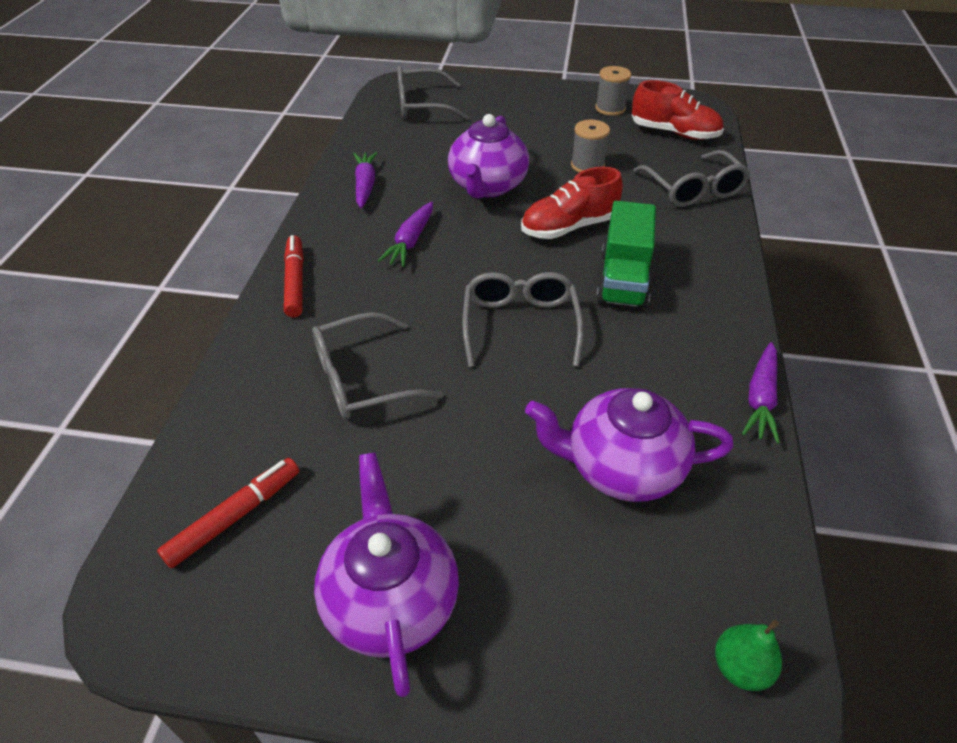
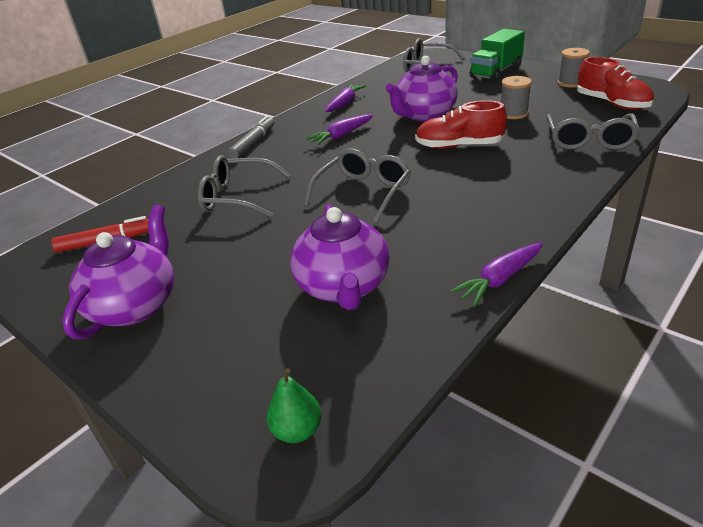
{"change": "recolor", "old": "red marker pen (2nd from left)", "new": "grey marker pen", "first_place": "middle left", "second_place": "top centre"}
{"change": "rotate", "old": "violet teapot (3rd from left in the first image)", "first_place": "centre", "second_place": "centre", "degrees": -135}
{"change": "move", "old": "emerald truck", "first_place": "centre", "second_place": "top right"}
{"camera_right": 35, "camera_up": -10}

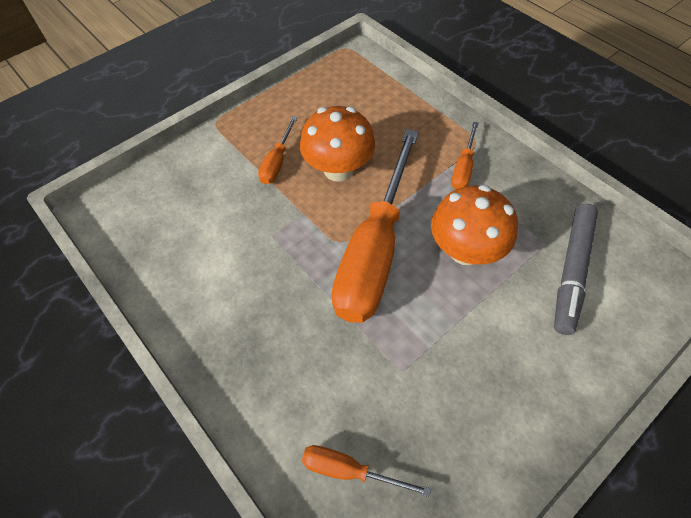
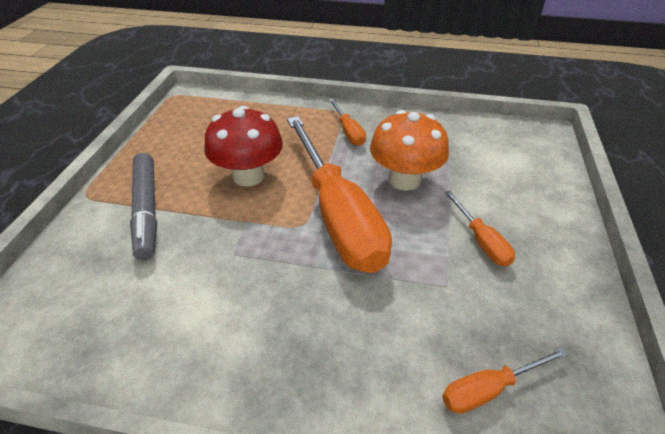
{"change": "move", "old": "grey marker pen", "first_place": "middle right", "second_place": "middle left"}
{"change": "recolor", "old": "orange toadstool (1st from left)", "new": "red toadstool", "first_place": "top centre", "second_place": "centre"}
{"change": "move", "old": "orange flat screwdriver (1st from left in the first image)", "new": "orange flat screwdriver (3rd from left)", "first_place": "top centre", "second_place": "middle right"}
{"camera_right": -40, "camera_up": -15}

______________________________

Verbatim reproduction of every entry is needed, with the images left out.

{"change": "recolor", "old": "red marker pen (2nd from left)", "new": "grey marker pen", "first_place": "middle left", "second_place": "top centre"}
{"change": "rotate", "old": "violet teapot (3rd from left in the first image)", "first_place": "centre", "second_place": "centre", "degrees": -135}
{"change": "move", "old": "emerald truck", "first_place": "centre", "second_place": "top right"}
{"camera_right": 35, "camera_up": -10}

{"change": "move", "old": "grey marker pen", "first_place": "middle right", "second_place": "middle left"}
{"change": "recolor", "old": "orange toadstool (1st from left)", "new": "red toadstool", "first_place": "top centre", "second_place": "centre"}
{"change": "move", "old": "orange flat screwdriver (1st from left in the first image)", "new": "orange flat screwdriver (3rd from left)", "first_place": "top centre", "second_place": "middle right"}
{"camera_right": -40, "camera_up": -15}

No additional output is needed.